* Instructions for the task:
Every record that follows must be returned word for word.

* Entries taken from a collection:
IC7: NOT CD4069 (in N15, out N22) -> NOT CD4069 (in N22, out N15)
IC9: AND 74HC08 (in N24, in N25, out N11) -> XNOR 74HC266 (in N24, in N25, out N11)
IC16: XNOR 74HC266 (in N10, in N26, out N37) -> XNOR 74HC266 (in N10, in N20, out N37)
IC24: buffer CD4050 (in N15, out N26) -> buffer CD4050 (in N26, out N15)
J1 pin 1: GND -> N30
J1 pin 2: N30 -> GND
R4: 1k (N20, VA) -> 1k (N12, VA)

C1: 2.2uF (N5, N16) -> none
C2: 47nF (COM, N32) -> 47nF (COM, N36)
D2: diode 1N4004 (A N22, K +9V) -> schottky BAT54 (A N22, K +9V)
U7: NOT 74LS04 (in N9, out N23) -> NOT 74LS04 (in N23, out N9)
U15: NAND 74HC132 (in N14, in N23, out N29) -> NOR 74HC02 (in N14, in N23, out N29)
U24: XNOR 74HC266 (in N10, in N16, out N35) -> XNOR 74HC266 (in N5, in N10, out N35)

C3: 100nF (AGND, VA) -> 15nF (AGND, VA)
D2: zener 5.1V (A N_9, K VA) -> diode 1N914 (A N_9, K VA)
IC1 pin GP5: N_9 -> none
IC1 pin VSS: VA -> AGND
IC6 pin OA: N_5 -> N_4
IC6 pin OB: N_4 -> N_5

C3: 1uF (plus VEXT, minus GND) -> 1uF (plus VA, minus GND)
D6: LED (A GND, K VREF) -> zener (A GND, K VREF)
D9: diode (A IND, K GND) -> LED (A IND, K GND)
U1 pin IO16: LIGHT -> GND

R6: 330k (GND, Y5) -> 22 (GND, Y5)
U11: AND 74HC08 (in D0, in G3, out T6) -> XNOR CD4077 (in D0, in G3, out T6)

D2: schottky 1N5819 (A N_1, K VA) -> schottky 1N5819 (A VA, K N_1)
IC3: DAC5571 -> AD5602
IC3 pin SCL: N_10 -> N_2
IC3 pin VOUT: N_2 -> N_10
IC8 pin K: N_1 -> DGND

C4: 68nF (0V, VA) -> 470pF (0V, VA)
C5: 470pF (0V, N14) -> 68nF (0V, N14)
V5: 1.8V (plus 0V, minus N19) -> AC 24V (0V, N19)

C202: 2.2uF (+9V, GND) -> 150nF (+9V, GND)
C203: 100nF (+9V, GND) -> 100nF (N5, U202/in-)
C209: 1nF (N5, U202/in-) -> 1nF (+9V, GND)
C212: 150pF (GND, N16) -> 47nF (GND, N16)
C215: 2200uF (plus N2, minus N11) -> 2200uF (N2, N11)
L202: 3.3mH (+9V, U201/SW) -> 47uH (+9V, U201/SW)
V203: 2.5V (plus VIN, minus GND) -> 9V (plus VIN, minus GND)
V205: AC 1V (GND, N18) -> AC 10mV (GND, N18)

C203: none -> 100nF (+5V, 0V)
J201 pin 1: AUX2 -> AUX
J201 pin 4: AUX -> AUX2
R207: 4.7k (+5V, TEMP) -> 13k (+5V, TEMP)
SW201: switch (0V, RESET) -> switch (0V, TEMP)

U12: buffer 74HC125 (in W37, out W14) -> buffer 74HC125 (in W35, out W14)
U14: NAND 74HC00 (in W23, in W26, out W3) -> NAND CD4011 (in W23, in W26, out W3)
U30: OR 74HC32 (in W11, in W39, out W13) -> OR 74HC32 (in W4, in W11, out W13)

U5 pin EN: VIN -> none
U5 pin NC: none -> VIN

* Task result:
IC7: NOT CD4069 (in N15, out N22) -> NOT CD4069 (in N22, out N15)
IC9: AND 74HC08 (in N24, in N25, out N11) -> XNOR 74HC266 (in N24, in N25, out N11)
IC16: XNOR 74HC266 (in N10, in N26, out N37) -> XNOR 74HC266 (in N10, in N20, out N37)
IC24: buffer CD4050 (in N15, out N26) -> buffer CD4050 (in N26, out N15)
J1 pin 1: GND -> N30
J1 pin 2: N30 -> GND
R4: 1k (N20, VA) -> 1k (N12, VA)

C1: 2.2uF (N5, N16) -> none
C2: 47nF (COM, N32) -> 47nF (COM, N36)
D2: diode 1N4004 (A N22, K +9V) -> schottky BAT54 (A N22, K +9V)
U7: NOT 74LS04 (in N9, out N23) -> NOT 74LS04 (in N23, out N9)
U15: NAND 74HC132 (in N14, in N23, out N29) -> NOR 74HC02 (in N14, in N23, out N29)
U24: XNOR 74HC266 (in N10, in N16, out N35) -> XNOR 74HC266 (in N5, in N10, out N35)

C3: 100nF (AGND, VA) -> 15nF (AGND, VA)
D2: zener 5.1V (A N_9, K VA) -> diode 1N914 (A N_9, K VA)
IC1 pin GP5: N_9 -> none
IC1 pin VSS: VA -> AGND
IC6 pin OA: N_5 -> N_4
IC6 pin OB: N_4 -> N_5

C3: 1uF (plus VEXT, minus GND) -> 1uF (plus VA, minus GND)
D6: LED (A GND, K VREF) -> zener (A GND, K VREF)
D9: diode (A IND, K GND) -> LED (A IND, K GND)
U1 pin IO16: LIGHT -> GND

R6: 330k (GND, Y5) -> 22 (GND, Y5)
U11: AND 74HC08 (in D0, in G3, out T6) -> XNOR CD4077 (in D0, in G3, out T6)

D2: schottky 1N5819 (A N_1, K VA) -> schottky 1N5819 (A VA, K N_1)
IC3: DAC5571 -> AD5602
IC3 pin SCL: N_10 -> N_2
IC3 pin VOUT: N_2 -> N_10
IC8 pin K: N_1 -> DGND

C4: 68nF (0V, VA) -> 470pF (0V, VA)
C5: 470pF (0V, N14) -> 68nF (0V, N14)
V5: 1.8V (plus 0V, minus N19) -> AC 24V (0V, N19)

C202: 2.2uF (+9V, GND) -> 150nF (+9V, GND)
C203: 100nF (+9V, GND) -> 100nF (N5, U202/in-)
C209: 1nF (N5, U202/in-) -> 1nF (+9V, GND)
C212: 150pF (GND, N16) -> 47nF (GND, N16)
C215: 2200uF (plus N2, minus N11) -> 2200uF (N2, N11)
L202: 3.3mH (+9V, U201/SW) -> 47uH (+9V, U201/SW)
V203: 2.5V (plus VIN, minus GND) -> 9V (plus VIN, minus GND)
V205: AC 1V (GND, N18) -> AC 10mV (GND, N18)

C203: none -> 100nF (+5V, 0V)
J201 pin 1: AUX2 -> AUX
J201 pin 4: AUX -> AUX2
R207: 4.7k (+5V, TEMP) -> 13k (+5V, TEMP)
SW201: switch (0V, RESET) -> switch (0V, TEMP)

U12: buffer 74HC125 (in W37, out W14) -> buffer 74HC125 (in W35, out W14)
U14: NAND 74HC00 (in W23, in W26, out W3) -> NAND CD4011 (in W23, in W26, out W3)
U30: OR 74HC32 (in W11, in W39, out W13) -> OR 74HC32 (in W4, in W11, out W13)

U5 pin EN: VIN -> none
U5 pin NC: none -> VIN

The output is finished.